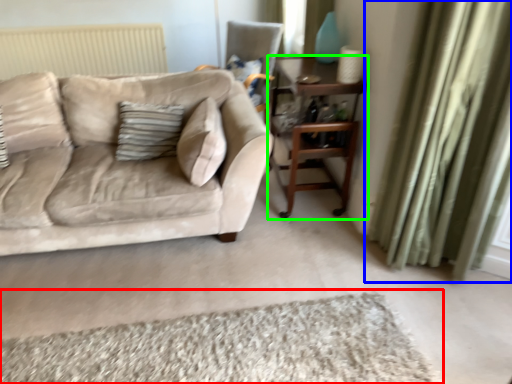
Question: Considering the real-world distances, which object is farthest from plain (highlighted by a red box)? curtain (highlighted by a blue box) or table (highlighted by a green box)?

Choices:
 (A) curtain
 (B) table

Answer: (B)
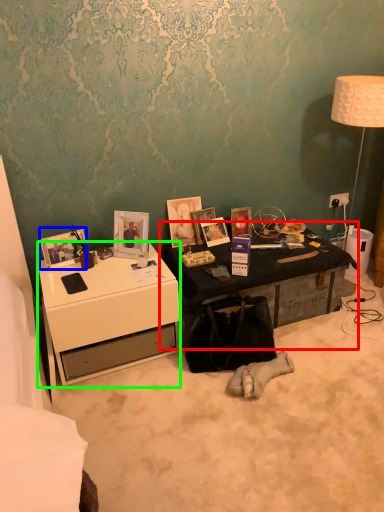
Question: Estimate the real-world distances between objects in this image. Which object is closer to table (highlighted by a red box), picture frame (highlighted by a blue box) or desk (highlighted by a green box)?

Choices:
 (A) picture frame
 (B) desk

Answer: (B)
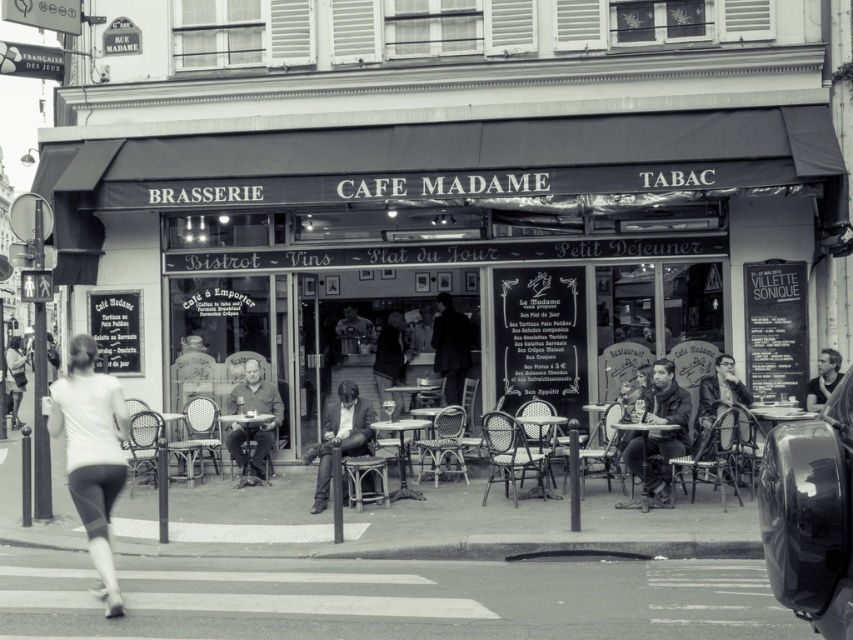
This screenshot has width=853, height=640. Describe the element at coordinates (718, 394) in the screenshot. I see `matte black jacket at right` at that location.

Can you confirm if matte black jacket at right is positioned to the left of matte black jacket at lower left?

In fact, matte black jacket at right is to the right of matte black jacket at lower left.

Between point (701, 417) and point (16, 342), which one is positioned in front?

Point (701, 417)

The width and height of the screenshot is (853, 640). Find the location of `matte black jacket at right`. matte black jacket at right is located at coordinates (718, 394).

Is matte black awning at upper center bigger than smooth leather jacket at center?

Yes, matte black awning at upper center is bigger than smooth leather jacket at center.

This screenshot has height=640, width=853. Describe the element at coordinates (451, 227) in the screenshot. I see `matte black awning at upper center` at that location.

The width and height of the screenshot is (853, 640). Identify the location of matte black awning at upper center. (451, 227).

Where is `matte black awning at upper center`? matte black awning at upper center is located at coordinates (451, 227).

Can you confirm if matte black awning at upper center is positioned below smooth skin face at right?

Actually, matte black awning at upper center is above smooth skin face at right.

This screenshot has width=853, height=640. What are the coordinates of `matte black awning at upper center` in the screenshot? It's located at 451,227.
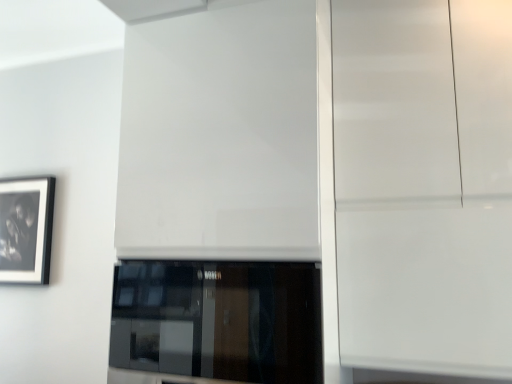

> [What you need to do]: Copy out the records from the line with "Is matte black" up to and including the line with "The width and height of the screenshot is (853, 640). Identify", word for word.

> [Solved problem]:
Is matte black awning at upper center bigger than smooth leather jacket at center?

Yes, matte black awning at upper center is bigger than smooth leather jacket at center.

This screenshot has height=640, width=853. Describe the element at coordinates (451, 227) in the screenshot. I see `matte black awning at upper center` at that location.

The width and height of the screenshot is (853, 640). Identify the location of matte black awning at upper center. (451, 227).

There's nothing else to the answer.